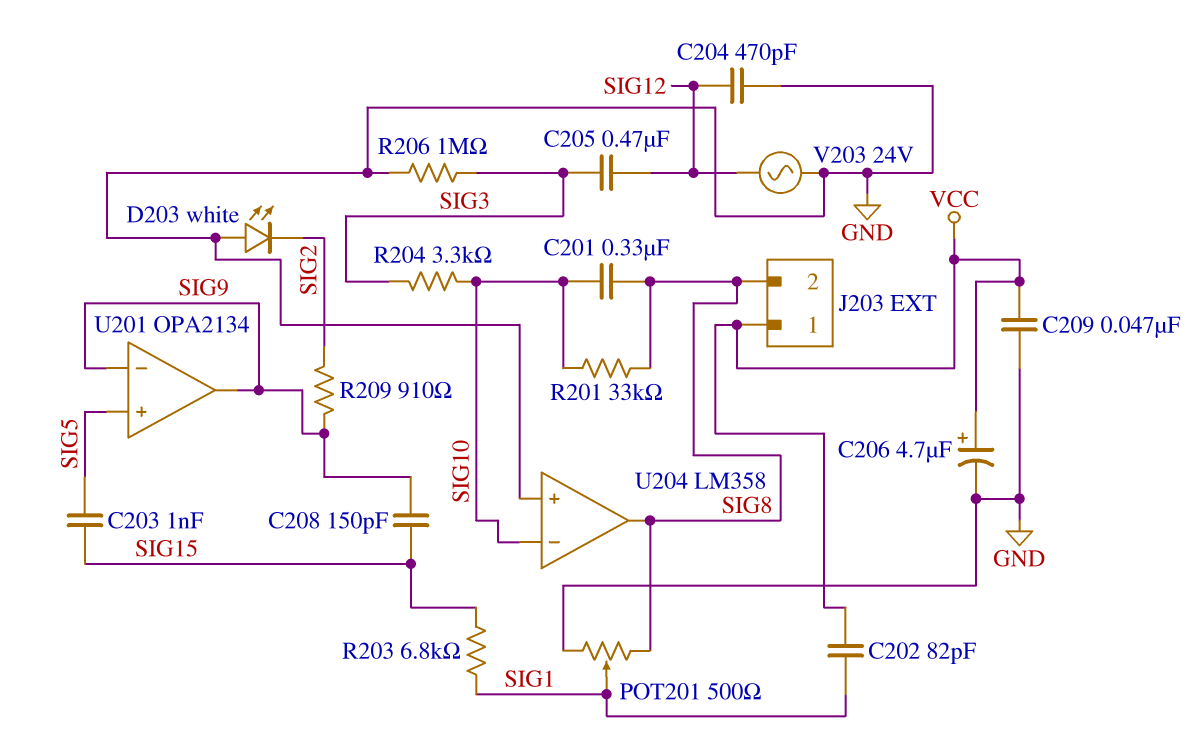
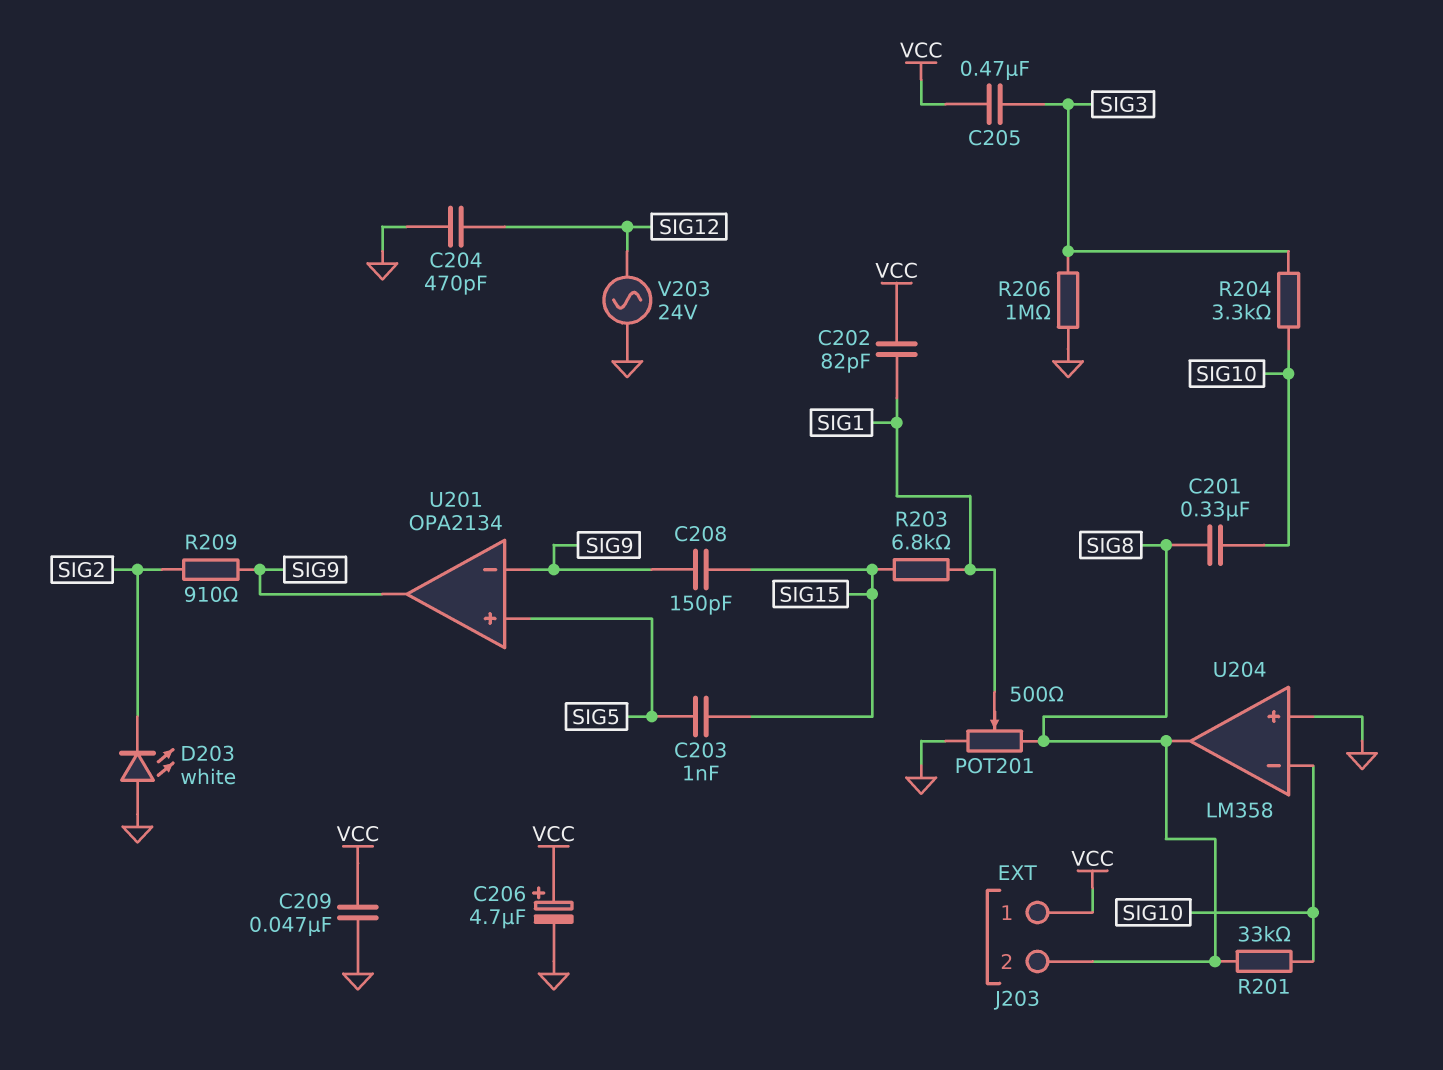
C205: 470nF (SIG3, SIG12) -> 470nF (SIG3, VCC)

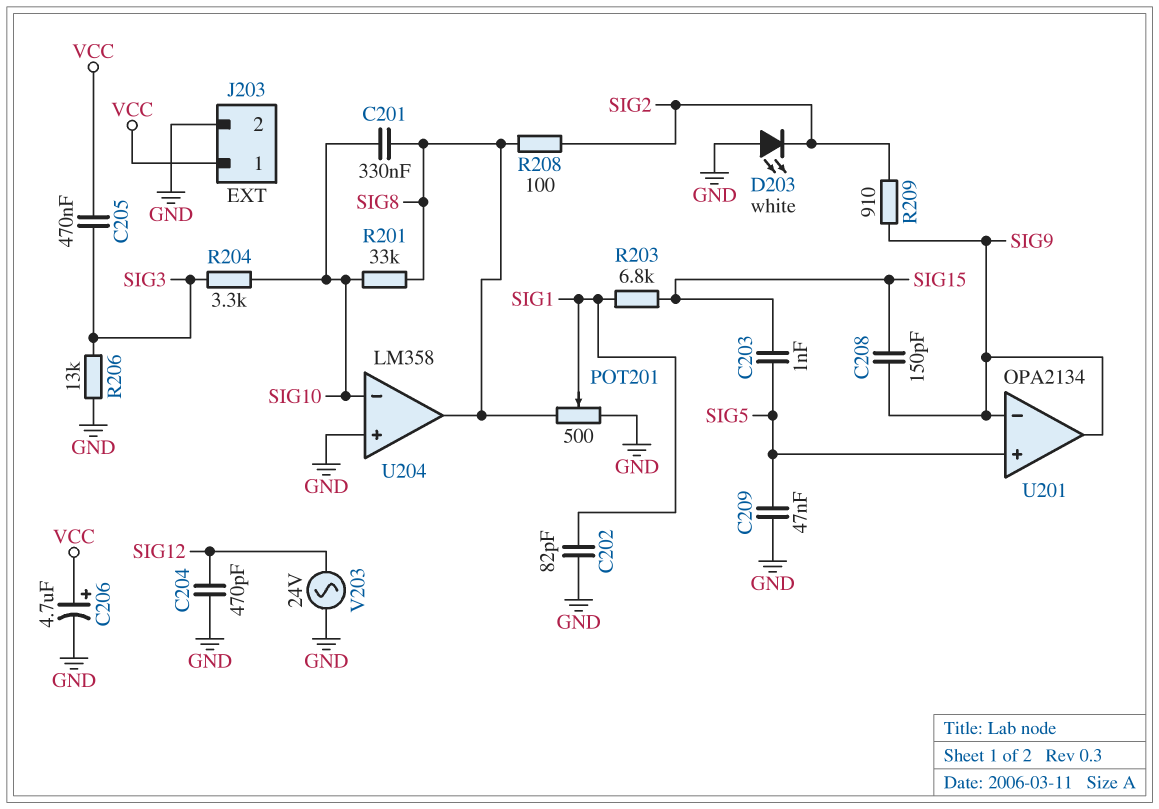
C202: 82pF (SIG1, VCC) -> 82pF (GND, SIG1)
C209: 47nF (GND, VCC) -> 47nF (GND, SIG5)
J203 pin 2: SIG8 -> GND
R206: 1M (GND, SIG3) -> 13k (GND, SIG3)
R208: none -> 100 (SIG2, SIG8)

TASK DETAILS> The expected response is every entry above, repeated exactly, pictures removed.

SOLUTION TO THE PROBLEM>
C205: 470nF (SIG3, SIG12) -> 470nF (SIG3, VCC)

C202: 82pF (SIG1, VCC) -> 82pF (GND, SIG1)
C209: 47nF (GND, VCC) -> 47nF (GND, SIG5)
J203 pin 2: SIG8 -> GND
R206: 1M (GND, SIG3) -> 13k (GND, SIG3)
R208: none -> 100 (SIG2, SIG8)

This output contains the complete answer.